Exercise goal:
Only lines holding the word "none" are wanted from the records; copy all of them.

BEGIN

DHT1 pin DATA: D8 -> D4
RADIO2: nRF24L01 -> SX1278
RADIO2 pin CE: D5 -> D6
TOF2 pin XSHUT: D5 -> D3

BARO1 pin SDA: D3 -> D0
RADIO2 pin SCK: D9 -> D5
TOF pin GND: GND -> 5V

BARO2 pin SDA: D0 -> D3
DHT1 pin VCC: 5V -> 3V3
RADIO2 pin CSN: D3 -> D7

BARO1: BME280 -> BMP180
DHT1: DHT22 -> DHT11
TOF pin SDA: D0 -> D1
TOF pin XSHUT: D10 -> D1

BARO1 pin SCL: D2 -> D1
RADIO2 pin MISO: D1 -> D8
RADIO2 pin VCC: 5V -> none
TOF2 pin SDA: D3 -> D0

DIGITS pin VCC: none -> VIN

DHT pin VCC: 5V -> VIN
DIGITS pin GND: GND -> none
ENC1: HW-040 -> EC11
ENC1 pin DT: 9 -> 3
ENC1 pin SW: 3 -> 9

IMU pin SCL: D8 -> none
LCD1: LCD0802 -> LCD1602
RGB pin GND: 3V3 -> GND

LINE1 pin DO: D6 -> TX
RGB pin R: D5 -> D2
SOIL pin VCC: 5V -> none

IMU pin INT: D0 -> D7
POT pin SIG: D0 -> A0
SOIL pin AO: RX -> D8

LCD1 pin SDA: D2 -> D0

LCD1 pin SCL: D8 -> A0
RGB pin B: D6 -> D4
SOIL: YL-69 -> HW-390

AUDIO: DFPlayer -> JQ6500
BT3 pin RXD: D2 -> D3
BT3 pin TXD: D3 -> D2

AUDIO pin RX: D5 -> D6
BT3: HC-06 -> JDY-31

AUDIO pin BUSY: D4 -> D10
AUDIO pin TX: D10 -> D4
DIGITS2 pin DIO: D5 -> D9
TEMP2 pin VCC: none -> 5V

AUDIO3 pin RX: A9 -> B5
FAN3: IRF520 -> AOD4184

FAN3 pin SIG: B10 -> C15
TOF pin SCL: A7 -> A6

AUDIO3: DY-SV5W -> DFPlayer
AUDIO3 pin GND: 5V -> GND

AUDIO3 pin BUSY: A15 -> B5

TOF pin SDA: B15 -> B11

END

Your response:
RADIO2 pin VCC: 5V -> none
DIGITS pin VCC: none -> VIN
DIGITS pin GND: GND -> none
IMU pin SCL: D8 -> none
SOIL pin VCC: 5V -> none
TEMP2 pin VCC: none -> 5V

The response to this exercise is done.